(Colored object listings)
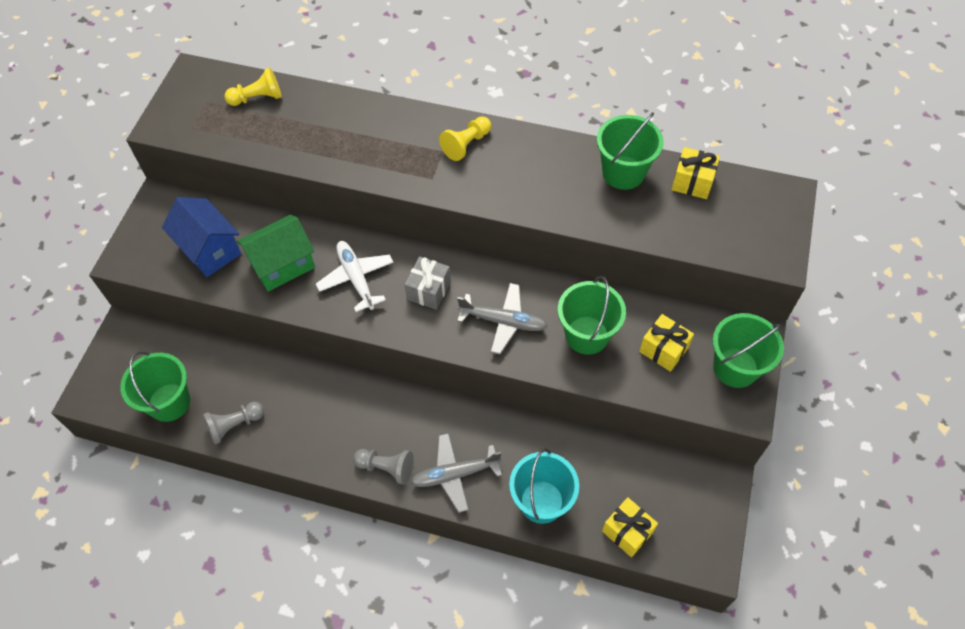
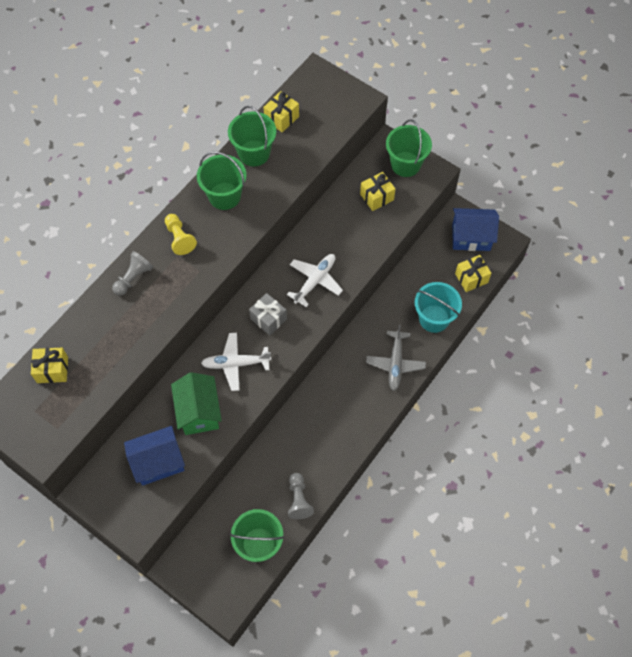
camera: 70 degrees left, 5 degrees up
(257, 98) = (52, 370): yellow pawn -> yellow gift
(386, 468) = (374, 405): grey pawn -> grey pawn (133, 278)
(503, 321) = (315, 281): grey plane -> white plane
(587, 335) = (347, 235): green bucket -> green bucket (224, 196)
(692, 510) = (471, 237): none -> blue house

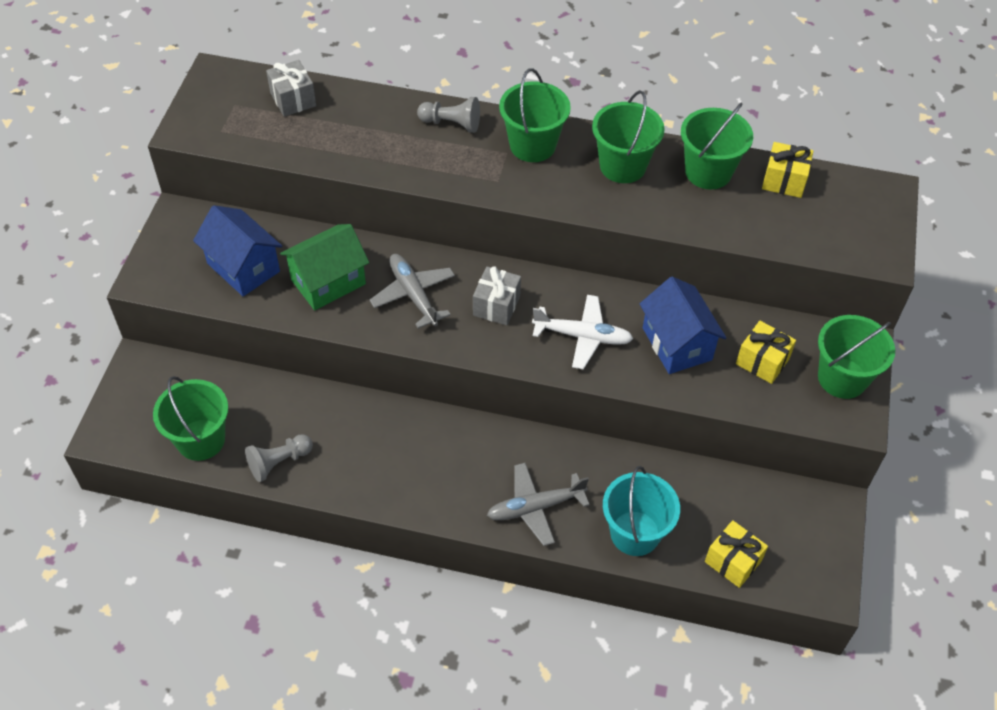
camera: 65 degrees right, 10 degrees down
(52, 370) = (293, 99): yellow gift -> grey gift
(179, 238) = (532, 145): yellow pawn -> green bucket
(236, 364) = (413, 295): white plane -> grey plane
(471, 237) = (803, 537): blue house -> blue house (677, 344)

→ **Your task**: When you reach a picture, skip it; copy every other part of the entries exactly.

→ **Answer below**:
camera: 70 degrees left, 5 degrees up
(257, 98) = (52, 370): yellow pawn -> yellow gift
(386, 468) = (374, 405): grey pawn -> grey pawn (133, 278)
(503, 321) = (315, 281): grey plane -> white plane
(587, 335) = (347, 235): green bucket -> green bucket (224, 196)
(692, 510) = (471, 237): none -> blue house

camera: 65 degrees right, 10 degrees down
(52, 370) = (293, 99): yellow gift -> grey gift
(179, 238) = (532, 145): yellow pawn -> green bucket
(236, 364) = (413, 295): white plane -> grey plane
(471, 237) = (803, 537): blue house -> blue house (677, 344)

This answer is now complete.